-- Required action --
Type out the whole listing again exactly, pictures omitted.

-- Material provided --
▼
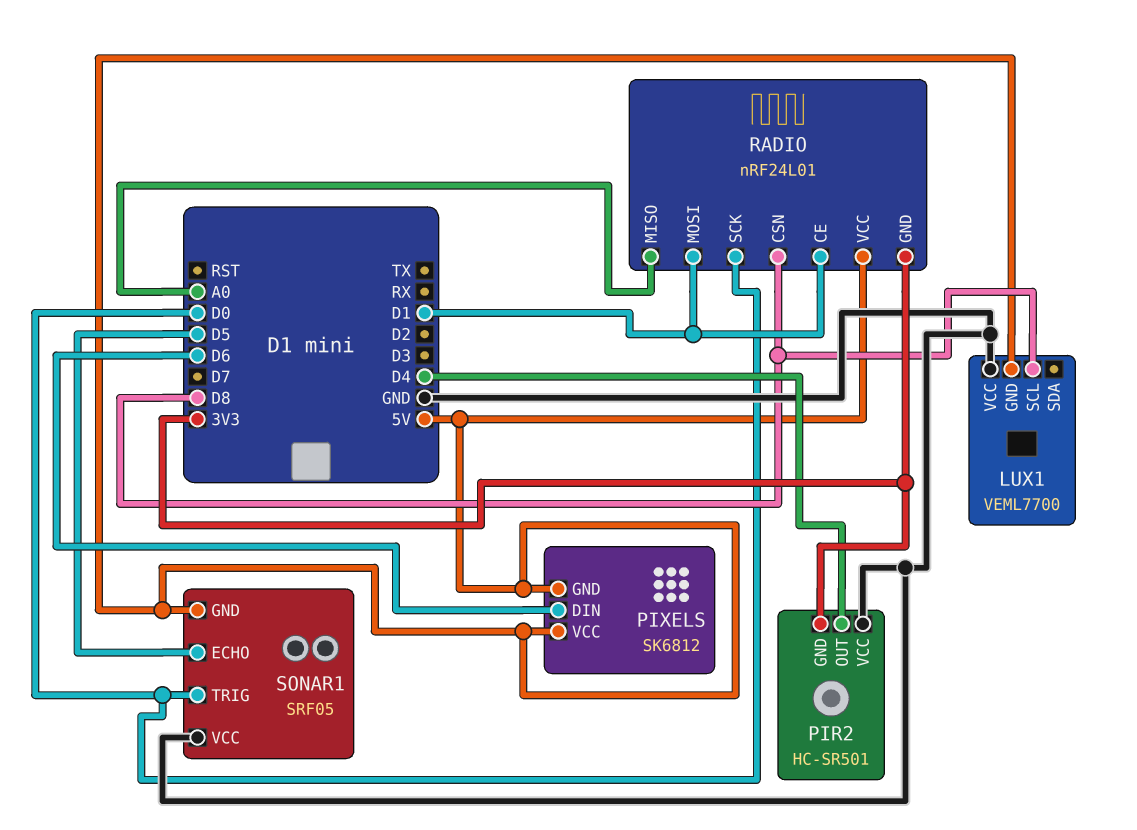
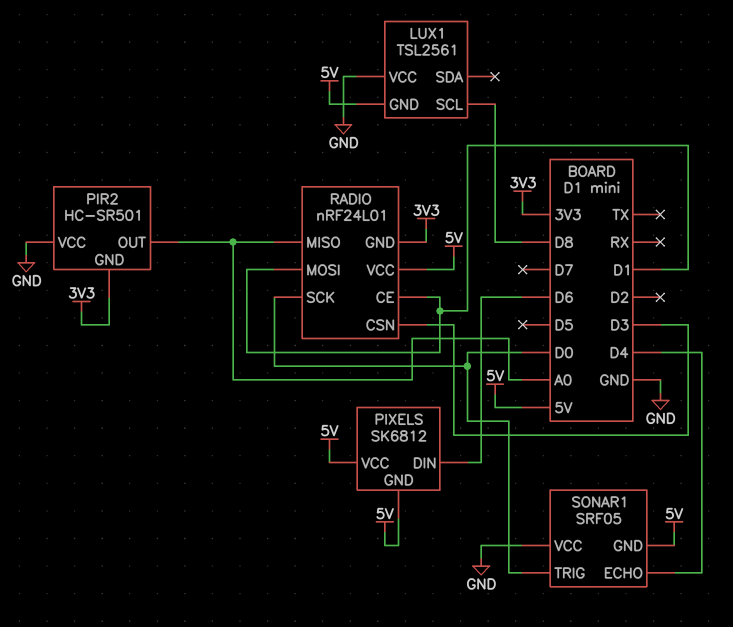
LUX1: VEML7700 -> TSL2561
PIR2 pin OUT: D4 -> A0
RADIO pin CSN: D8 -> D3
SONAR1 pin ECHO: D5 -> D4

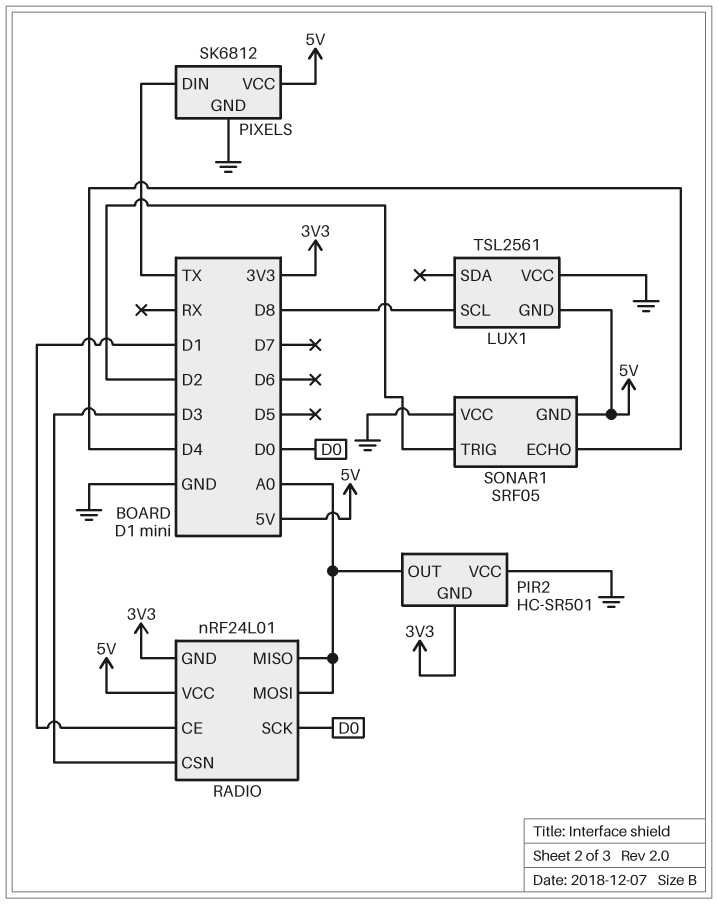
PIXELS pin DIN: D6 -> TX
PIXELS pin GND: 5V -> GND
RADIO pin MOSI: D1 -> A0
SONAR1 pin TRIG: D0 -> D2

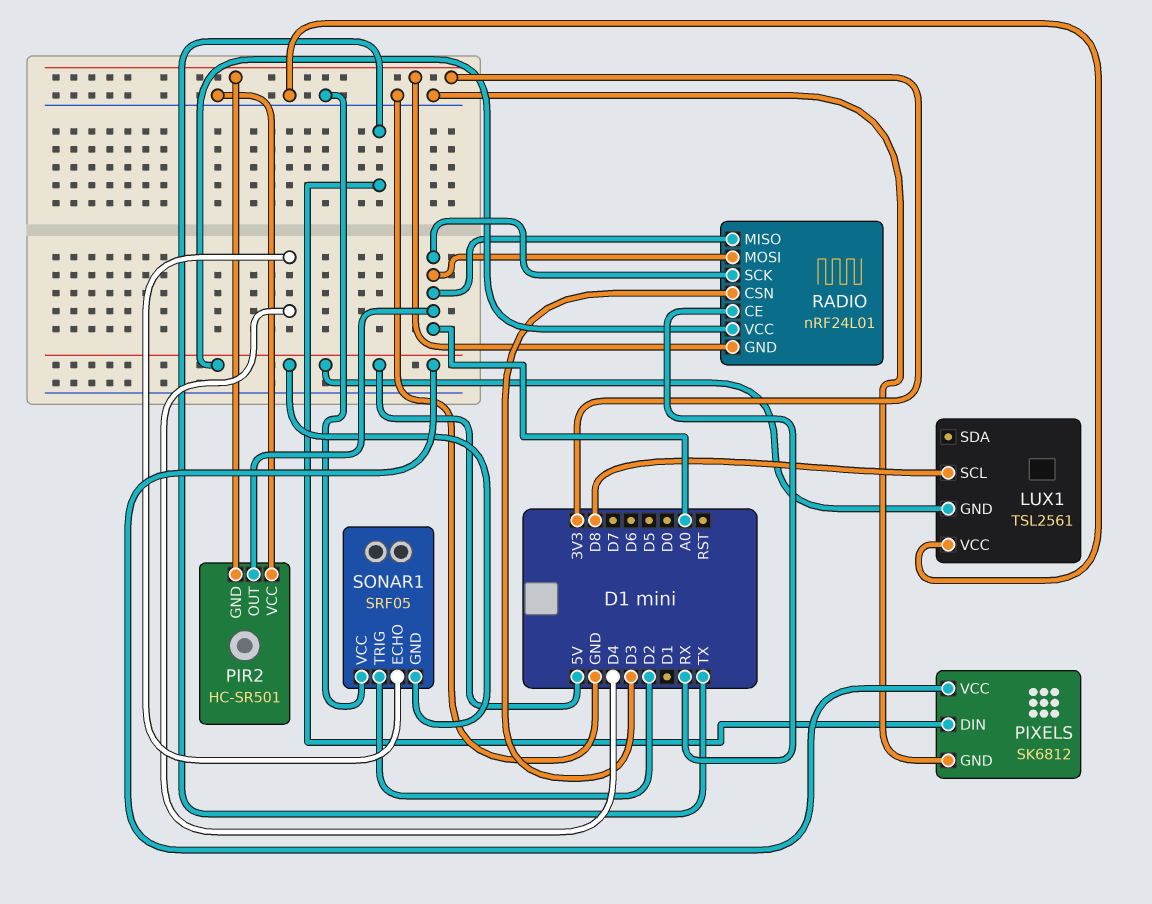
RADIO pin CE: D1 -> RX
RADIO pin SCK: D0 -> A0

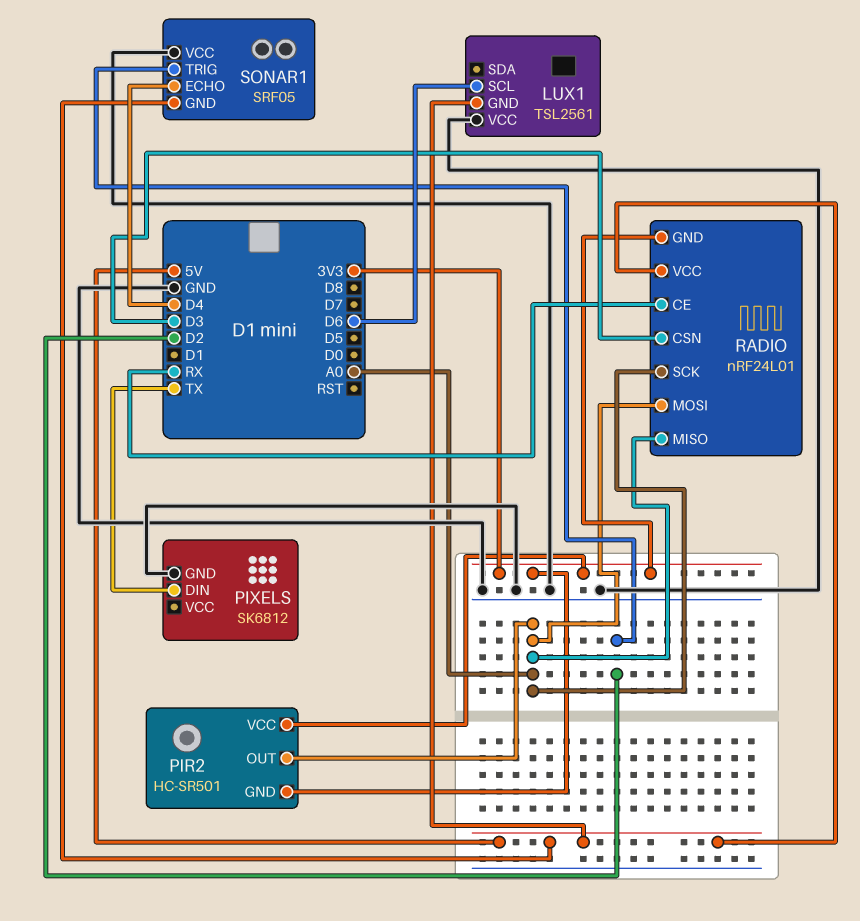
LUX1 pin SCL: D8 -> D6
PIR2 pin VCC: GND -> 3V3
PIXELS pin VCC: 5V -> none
▲
-- Completed task --
LUX1: VEML7700 -> TSL2561
PIR2 pin OUT: D4 -> A0
RADIO pin CSN: D8 -> D3
SONAR1 pin ECHO: D5 -> D4

PIXELS pin DIN: D6 -> TX
PIXELS pin GND: 5V -> GND
RADIO pin MOSI: D1 -> A0
SONAR1 pin TRIG: D0 -> D2

RADIO pin CE: D1 -> RX
RADIO pin SCK: D0 -> A0

LUX1 pin SCL: D8 -> D6
PIR2 pin VCC: GND -> 3V3
PIXELS pin VCC: 5V -> none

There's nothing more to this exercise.